■ **Problem requirements**
For each line in the data that includes "black", make a copy.

### Provided information ###

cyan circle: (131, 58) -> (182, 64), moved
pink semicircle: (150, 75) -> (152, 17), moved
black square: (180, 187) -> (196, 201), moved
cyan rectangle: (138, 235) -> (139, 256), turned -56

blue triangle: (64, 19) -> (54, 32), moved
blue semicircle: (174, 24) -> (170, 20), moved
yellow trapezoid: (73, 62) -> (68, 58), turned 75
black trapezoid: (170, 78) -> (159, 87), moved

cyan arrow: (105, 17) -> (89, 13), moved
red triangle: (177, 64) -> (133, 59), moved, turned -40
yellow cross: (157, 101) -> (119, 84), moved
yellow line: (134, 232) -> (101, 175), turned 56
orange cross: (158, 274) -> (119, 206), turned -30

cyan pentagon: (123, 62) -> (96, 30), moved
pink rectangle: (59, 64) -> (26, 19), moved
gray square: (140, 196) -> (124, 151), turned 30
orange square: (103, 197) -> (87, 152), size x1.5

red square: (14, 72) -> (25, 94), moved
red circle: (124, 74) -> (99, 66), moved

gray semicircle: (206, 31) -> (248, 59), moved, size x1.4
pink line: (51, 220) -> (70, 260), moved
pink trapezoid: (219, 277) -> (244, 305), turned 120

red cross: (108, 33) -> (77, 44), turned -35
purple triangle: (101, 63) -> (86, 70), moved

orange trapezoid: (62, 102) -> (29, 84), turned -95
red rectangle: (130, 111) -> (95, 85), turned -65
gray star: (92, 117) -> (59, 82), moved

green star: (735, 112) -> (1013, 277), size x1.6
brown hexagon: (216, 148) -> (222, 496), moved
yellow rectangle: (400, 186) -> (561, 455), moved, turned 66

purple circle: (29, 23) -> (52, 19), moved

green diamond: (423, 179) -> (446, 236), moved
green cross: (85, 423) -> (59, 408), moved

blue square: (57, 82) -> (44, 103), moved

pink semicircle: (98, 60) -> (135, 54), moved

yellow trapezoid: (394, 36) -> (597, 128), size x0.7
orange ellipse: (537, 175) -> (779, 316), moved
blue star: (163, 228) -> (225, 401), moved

###

■ **Solution**
black square: (180, 187) -> (196, 201), moved
black trapezoid: (170, 78) -> (159, 87), moved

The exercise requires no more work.